■ **Work to be completed**:
All entries are to be reproduced exactly; the pictures are to be omitted.

───── Extracted records

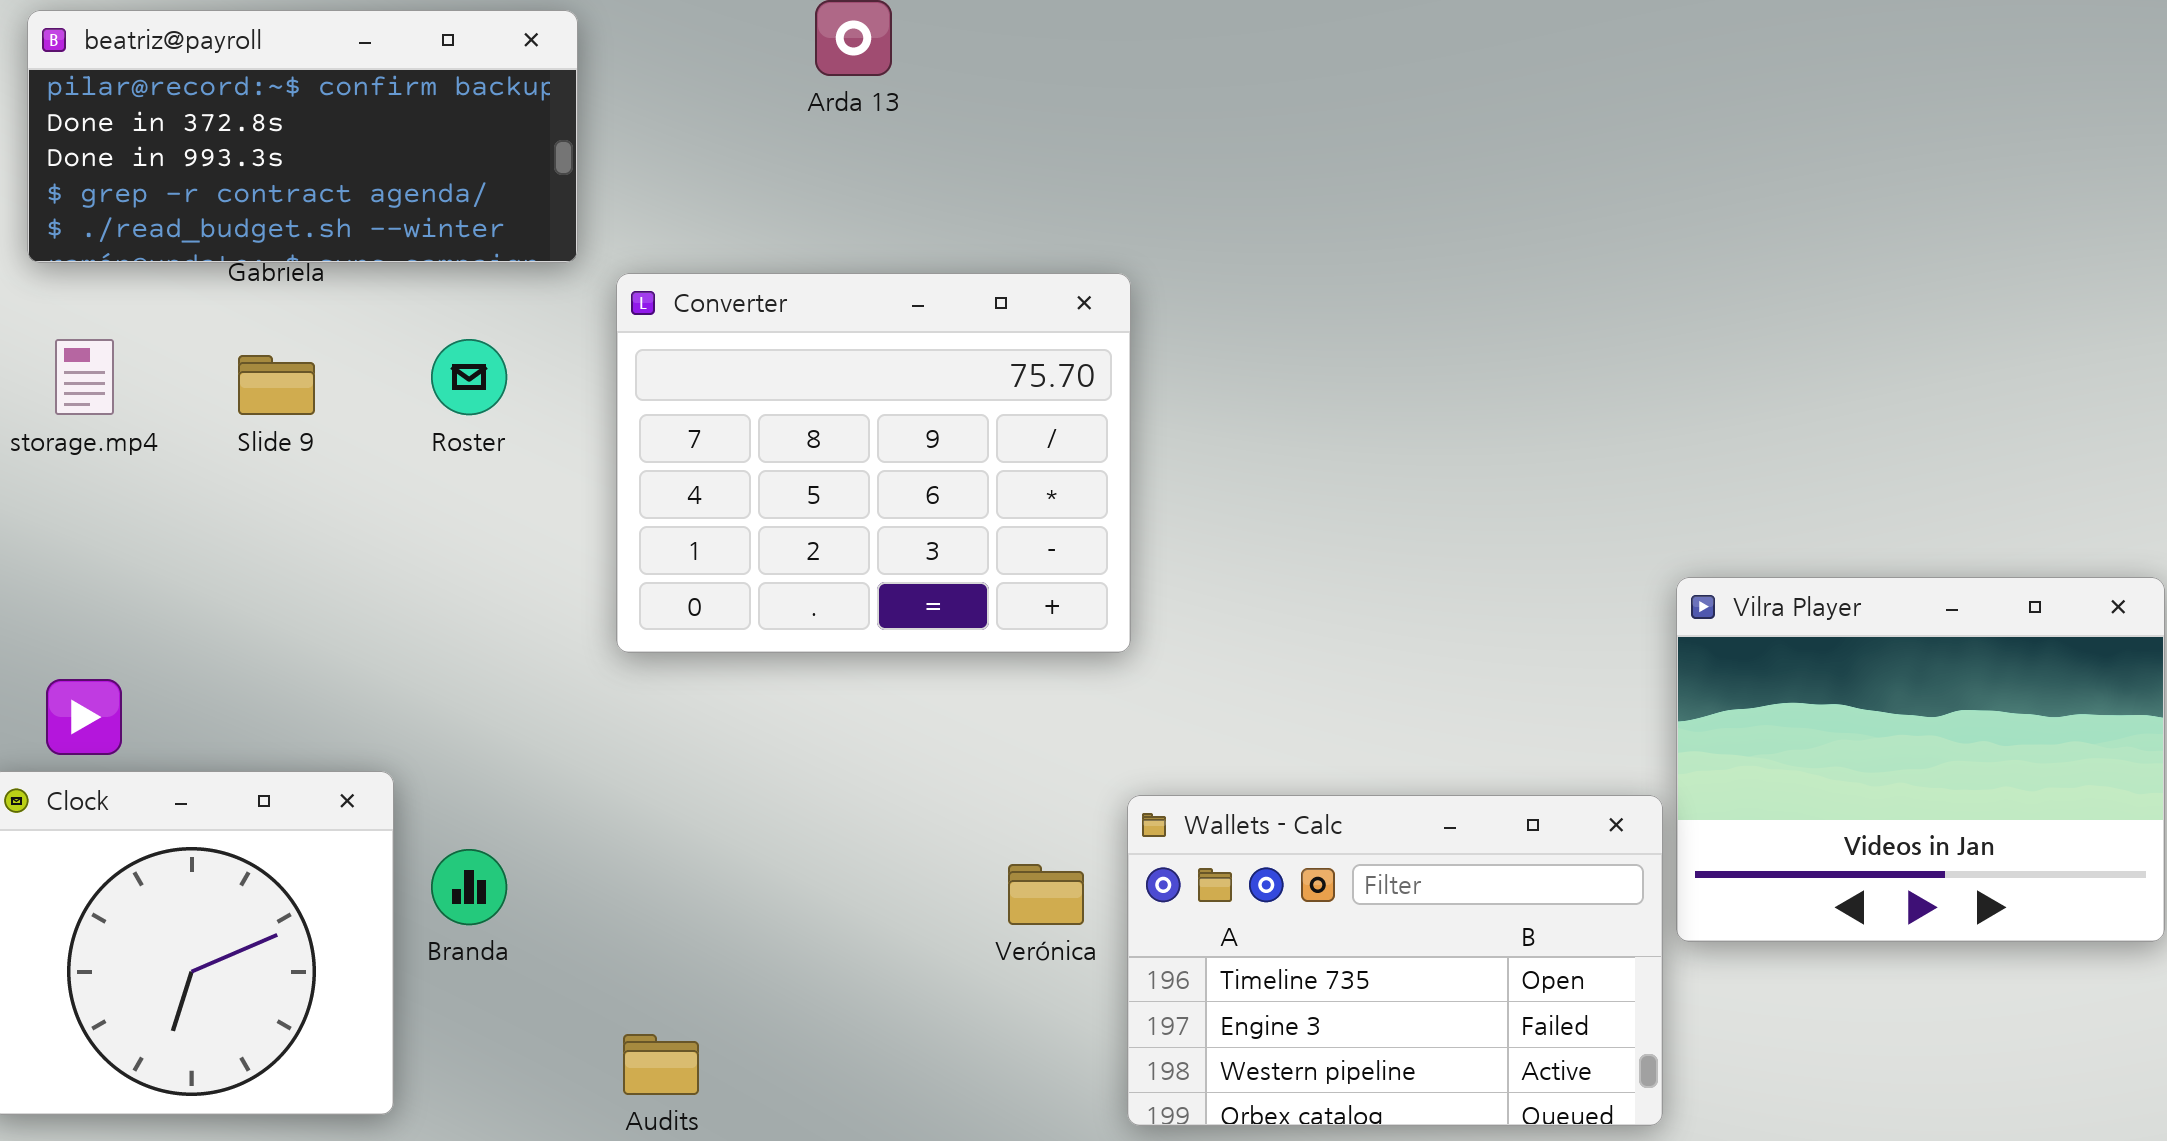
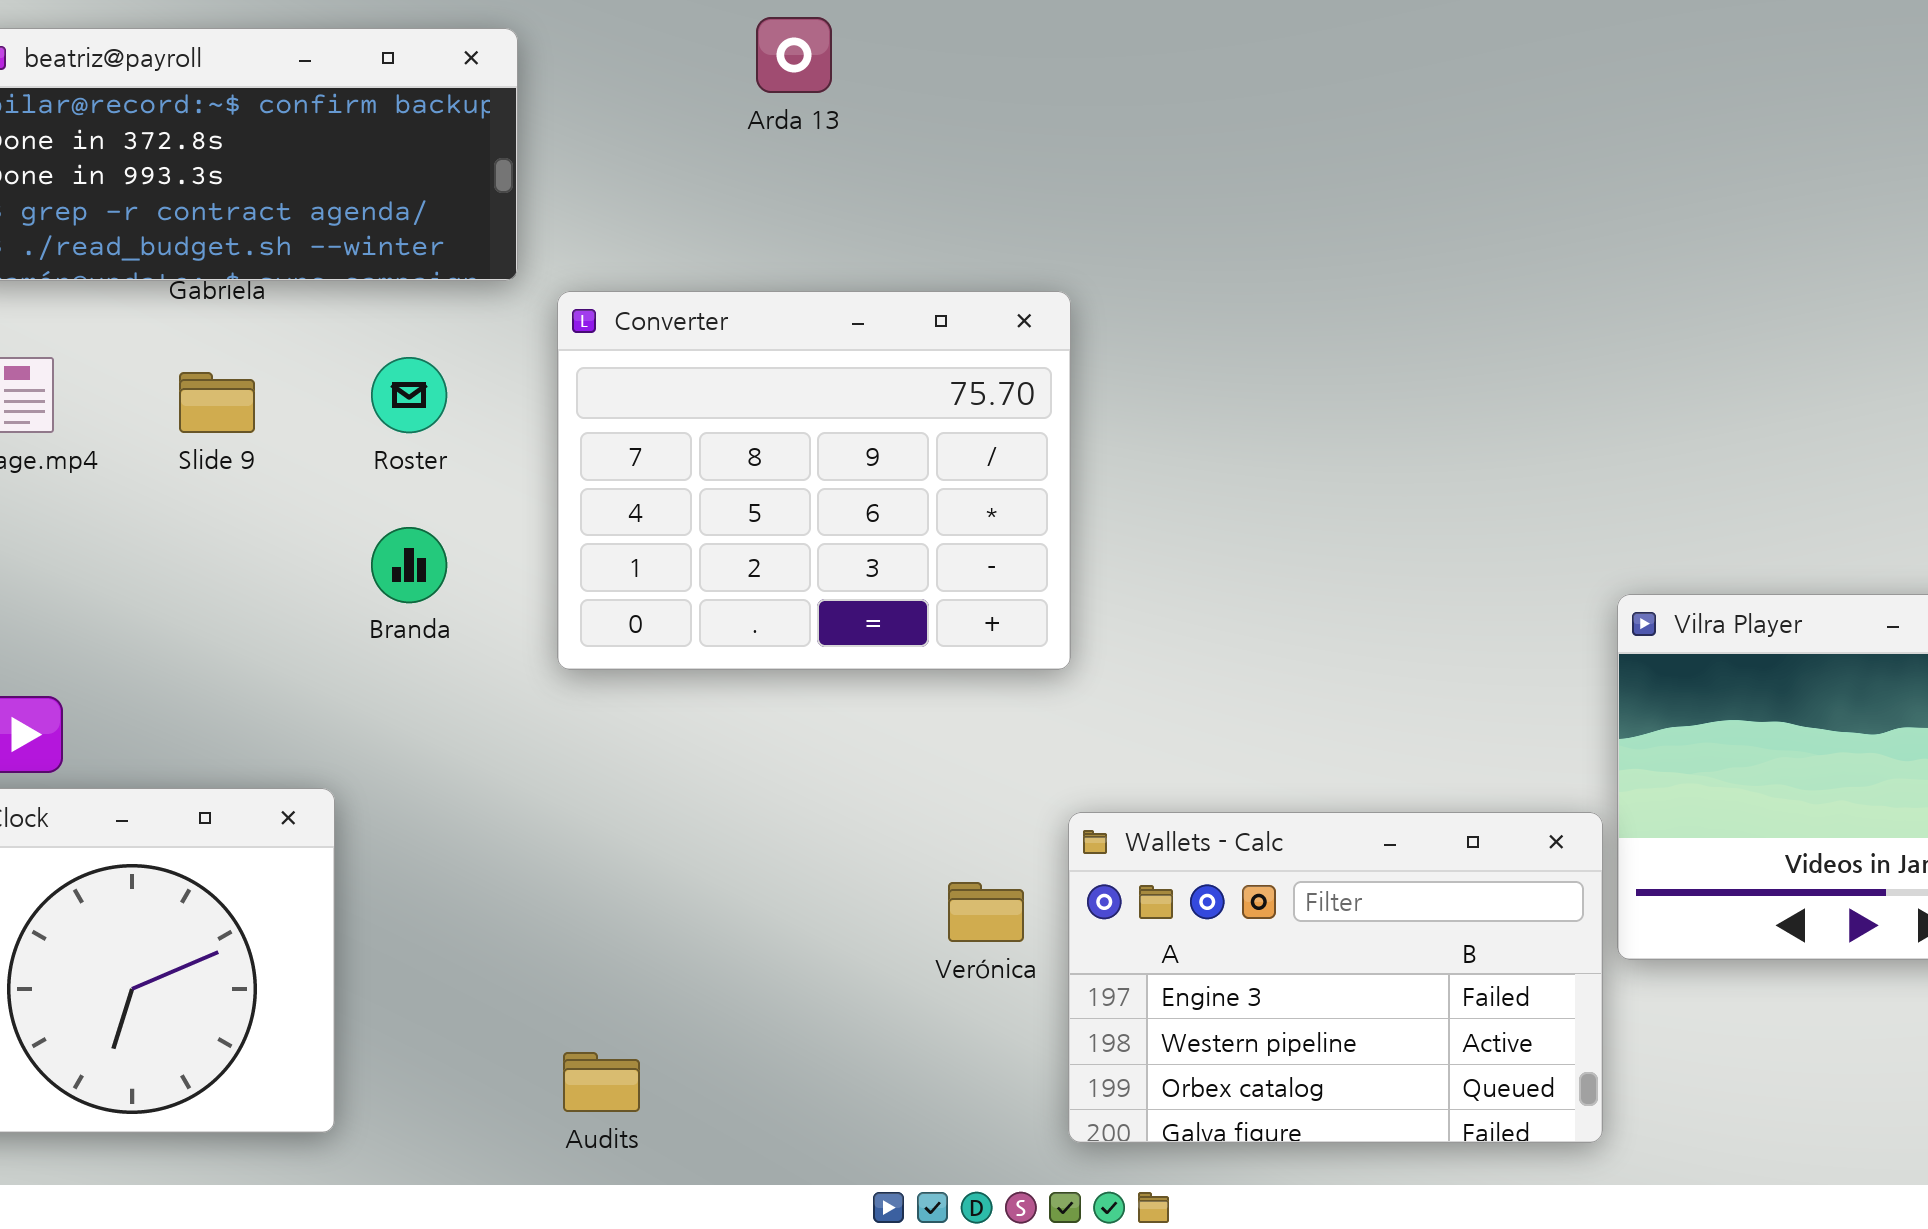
Wallets - Calc: [1127,795,1663,1126] -> [1068,812,1603,1143], scrolled down 1 row
Branda: [431,849,507,925] -> [371,527,447,603], moved

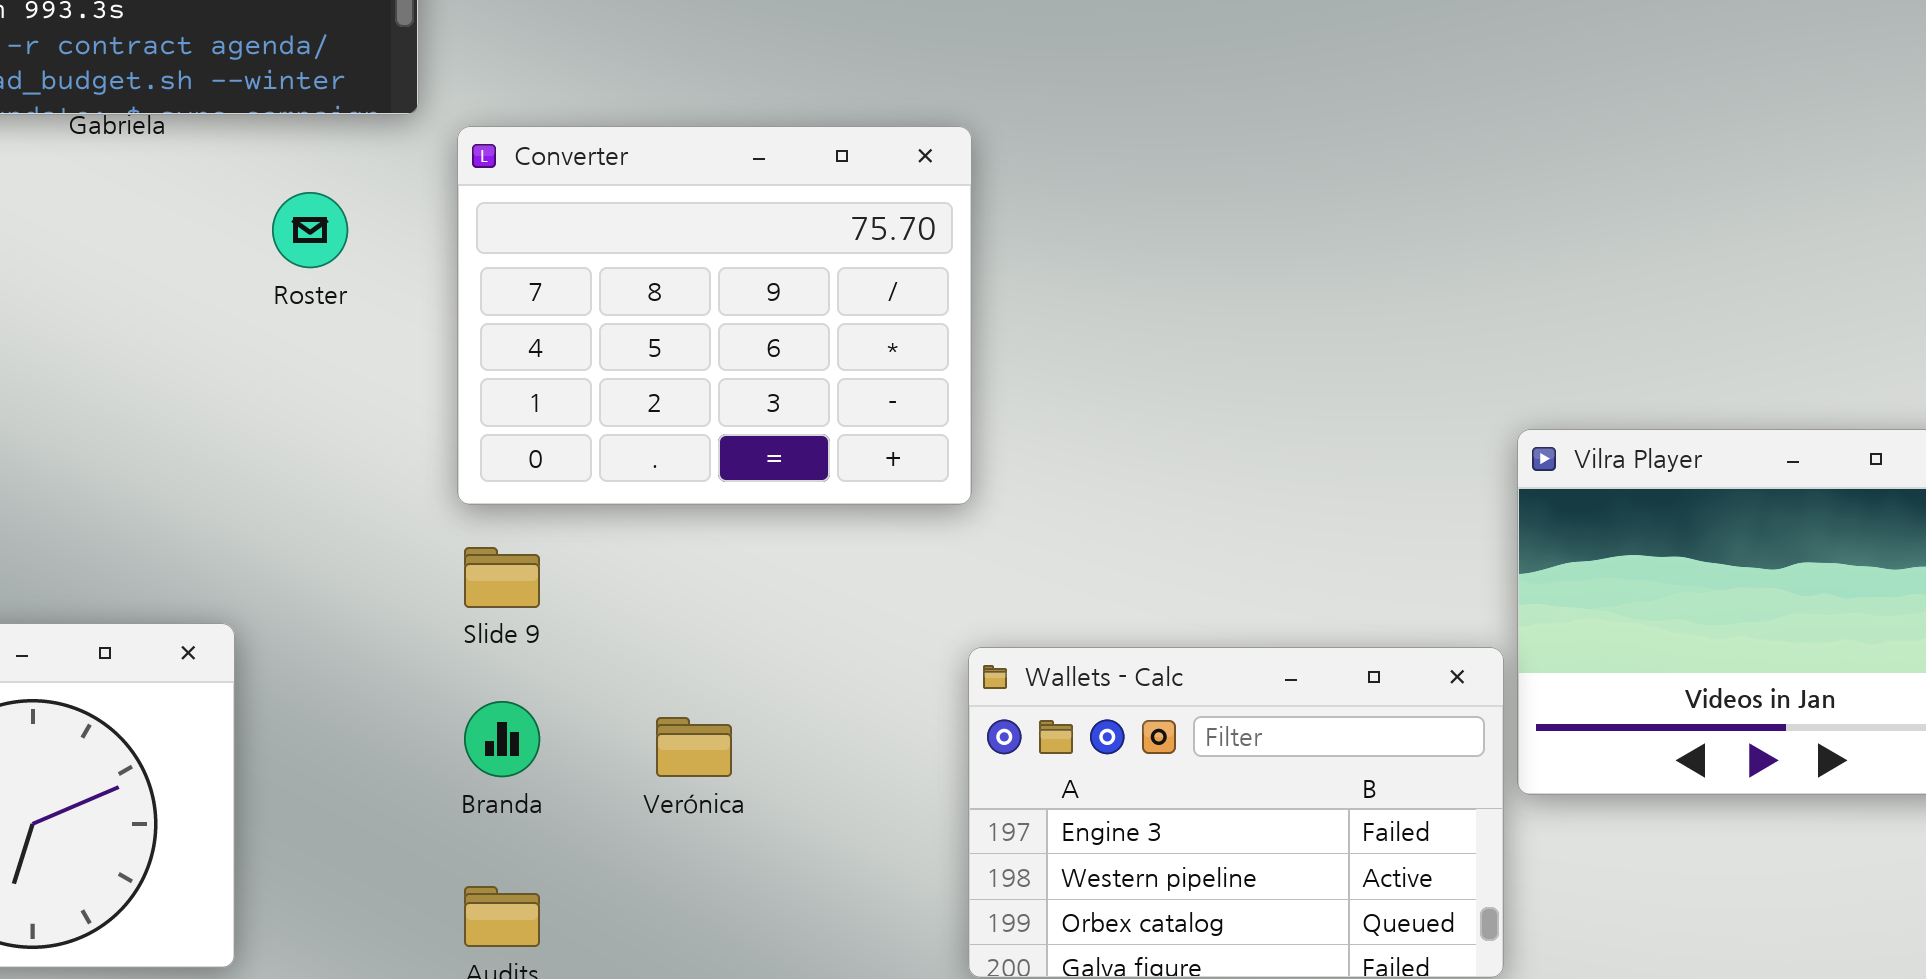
Slide 9: [179,372,255,433] -> [464,547,540,608], moved
Branda: [371,527,447,603] -> [464,701,540,777], moved
Verónica: [948,882,1024,942] -> [656,717,732,777], moved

──────────

■ **Solved problem**:
Wallets - Calc: [1127,795,1663,1126] -> [1068,812,1603,1143], scrolled down 1 row
Branda: [431,849,507,925] -> [371,527,447,603], moved

Slide 9: [179,372,255,433] -> [464,547,540,608], moved
Branda: [371,527,447,603] -> [464,701,540,777], moved
Verónica: [948,882,1024,942] -> [656,717,732,777], moved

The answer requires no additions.